Data block:
+===+
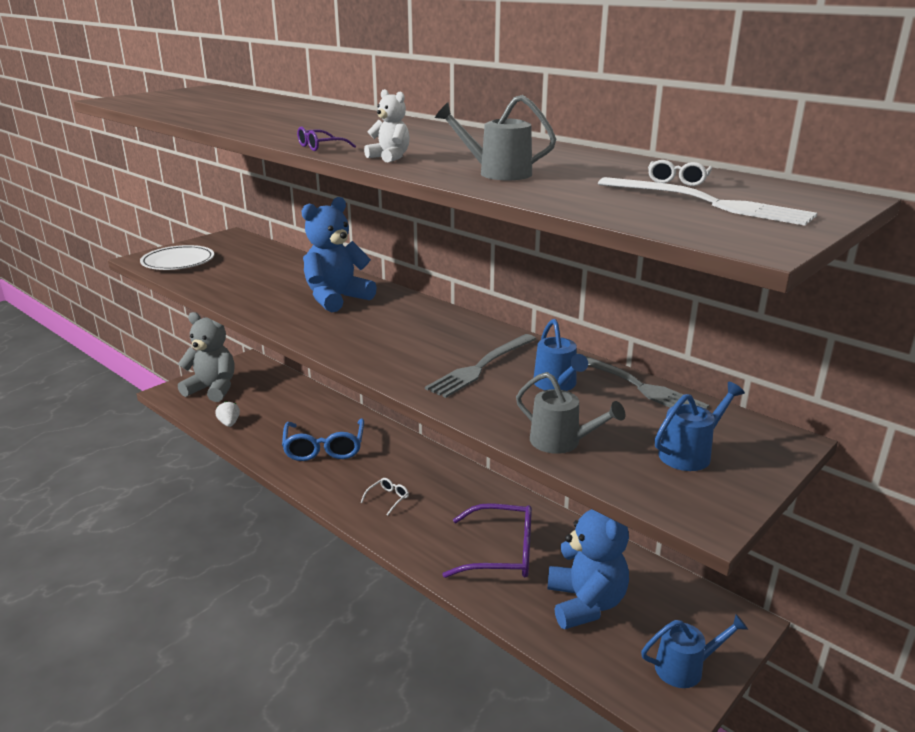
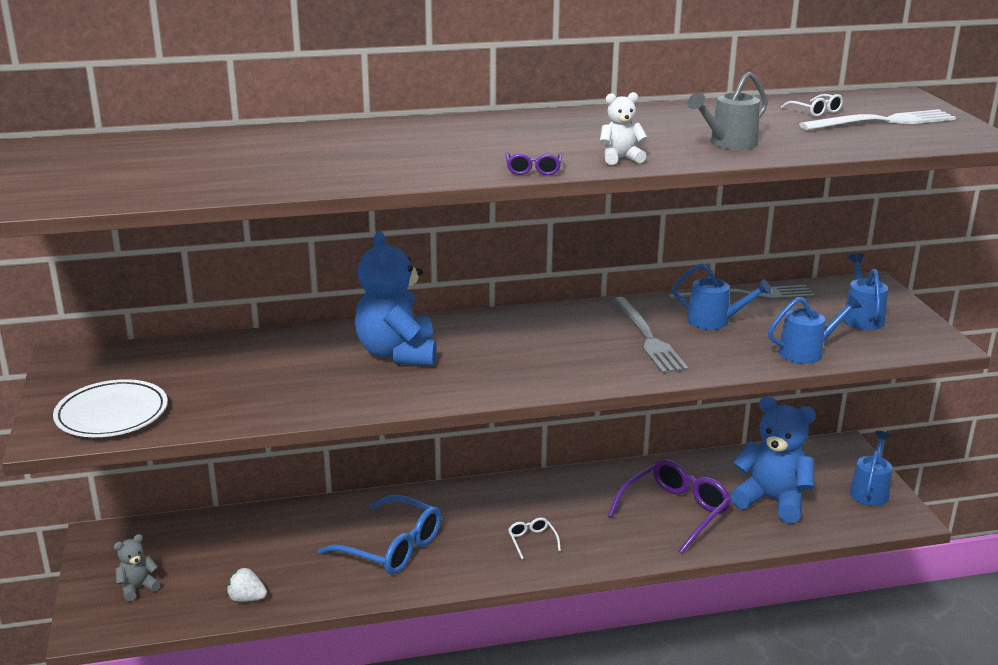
camera: 55 degrees left, 0 degrees up
(212, 389) = (137, 587): grey teddy bear -> grey teddy bear, size x0.47
(562, 442) = (807, 352): grey watering can -> blue watering can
+===+
Problem to solve: Would you restate the listing word for word and leave every picture out?

Exercise solution:
camera: 55 degrees left, 0 degrees up
(212, 389) = (137, 587): grey teddy bear -> grey teddy bear, size x0.47
(562, 442) = (807, 352): grey watering can -> blue watering can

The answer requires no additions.